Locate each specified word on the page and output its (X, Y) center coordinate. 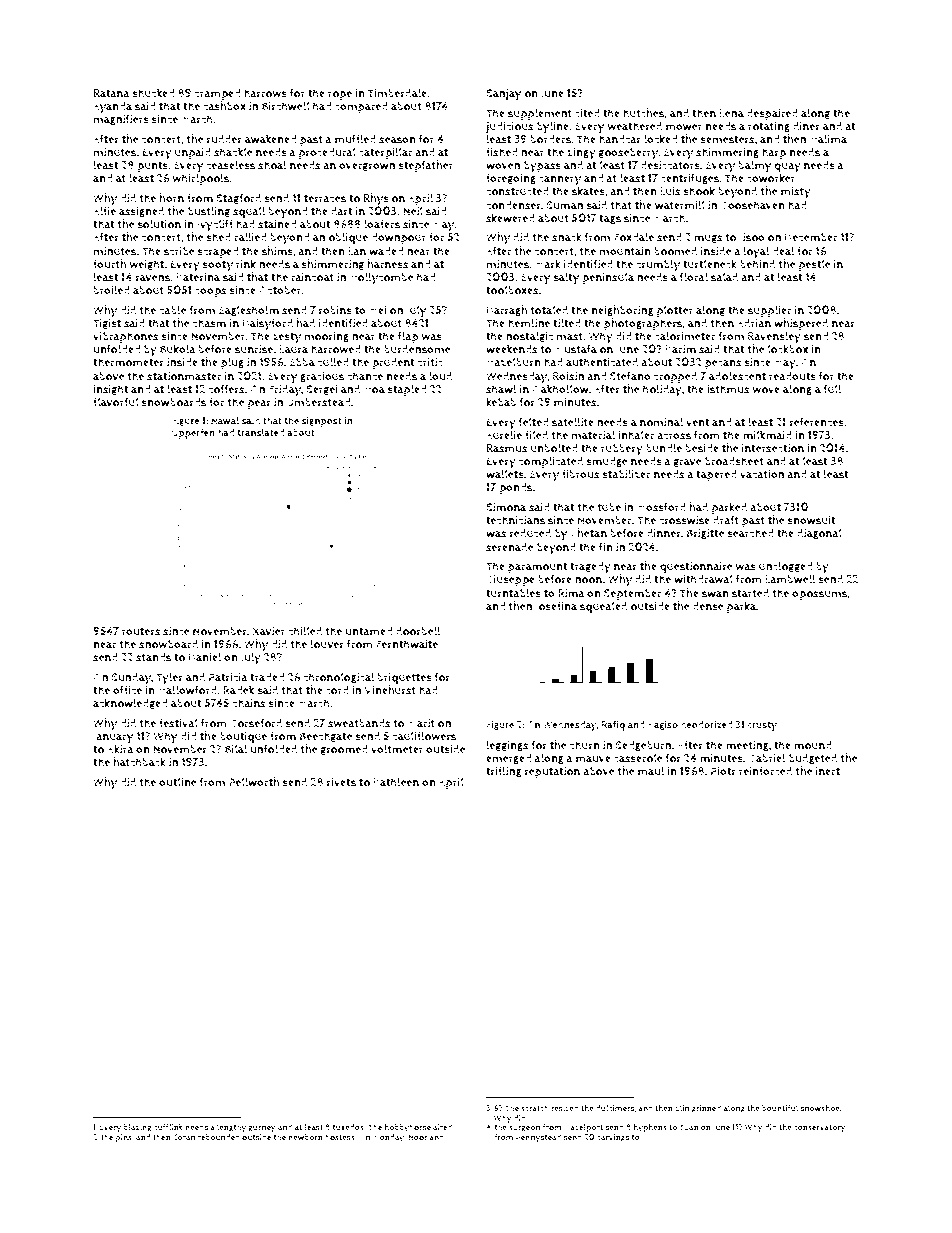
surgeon (524, 1128)
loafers (382, 224)
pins (124, 1138)
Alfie (104, 210)
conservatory (820, 1128)
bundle (664, 448)
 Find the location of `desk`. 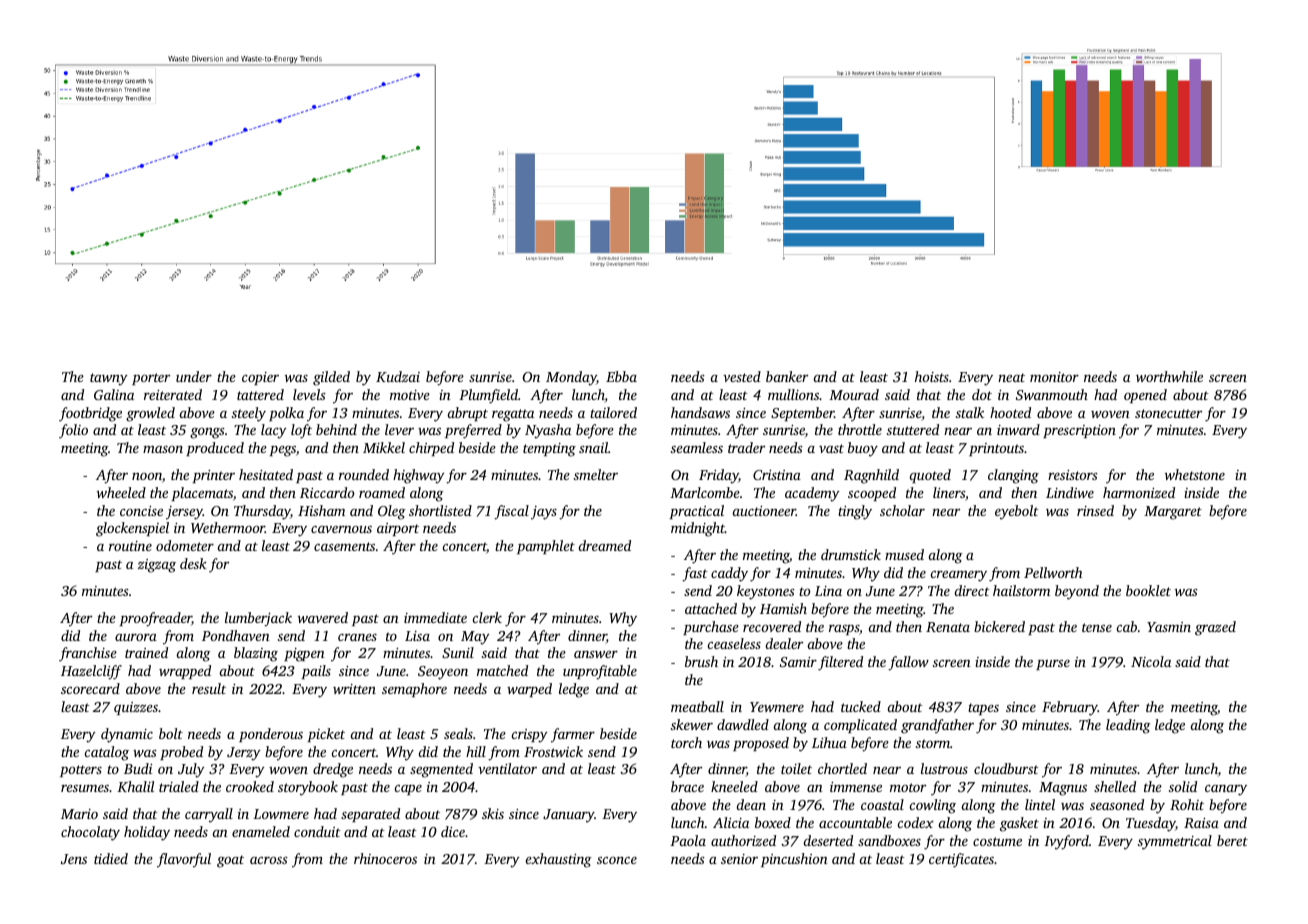

desk is located at coordinates (193, 563).
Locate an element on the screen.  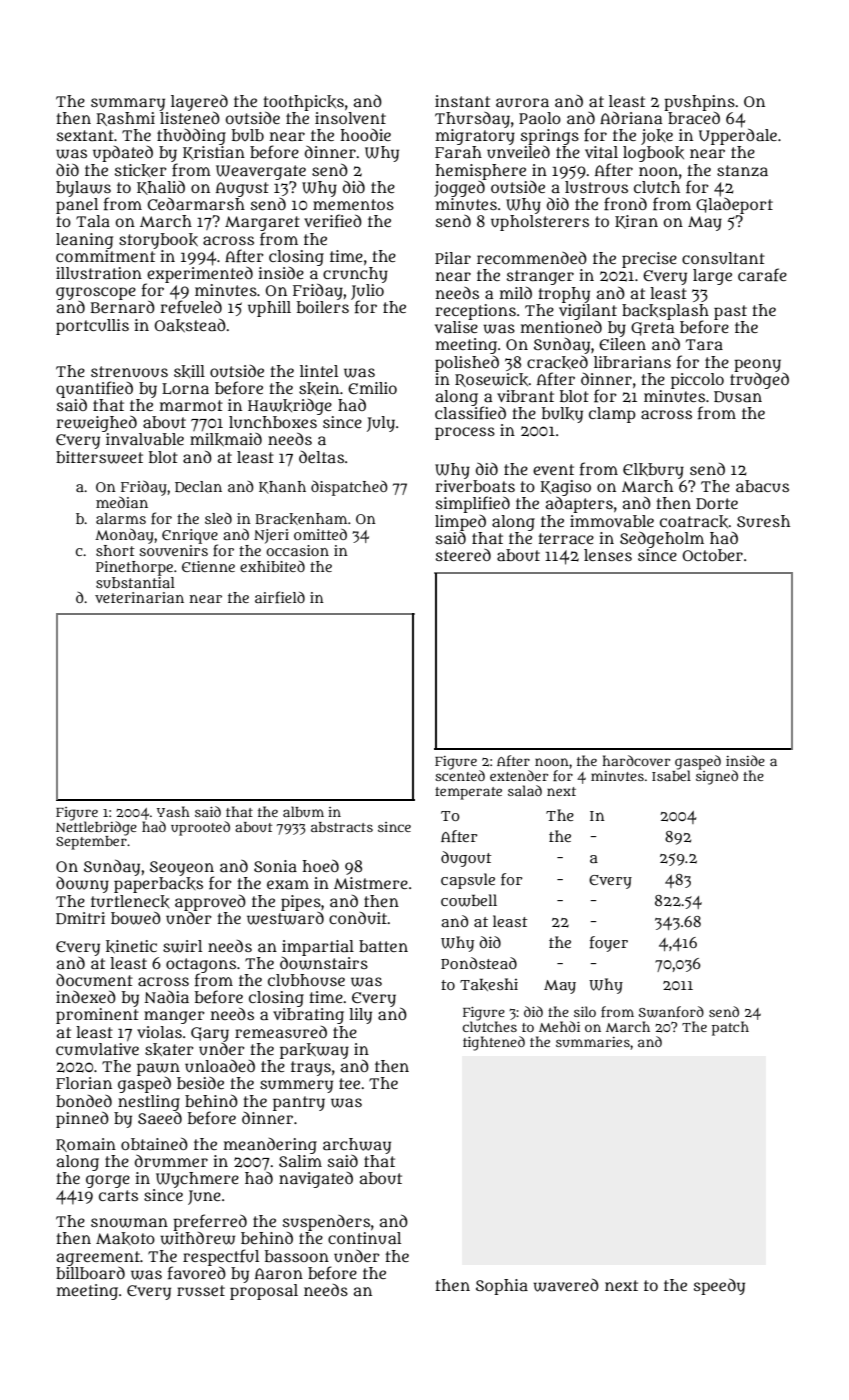
boilers is located at coordinates (323, 307).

··········

WHAT IS EXPECTED:
Copy the data above with "page" renamed to "webpage" and nothing else altered, and omit the pictures.

COMPLETED TASK:
Locate each specified word on the webpage and output its (X, Y) center coordinate. 
surgeon (524, 1128)
loafers (382, 224)
pins (124, 1138)
Alfie (104, 210)
conservatory (820, 1128)
bundle (664, 448)
 Find the location of `desk`. 

desk is located at coordinates (193, 563).
Locate an element on the screen.  
boilers is located at coordinates (323, 307).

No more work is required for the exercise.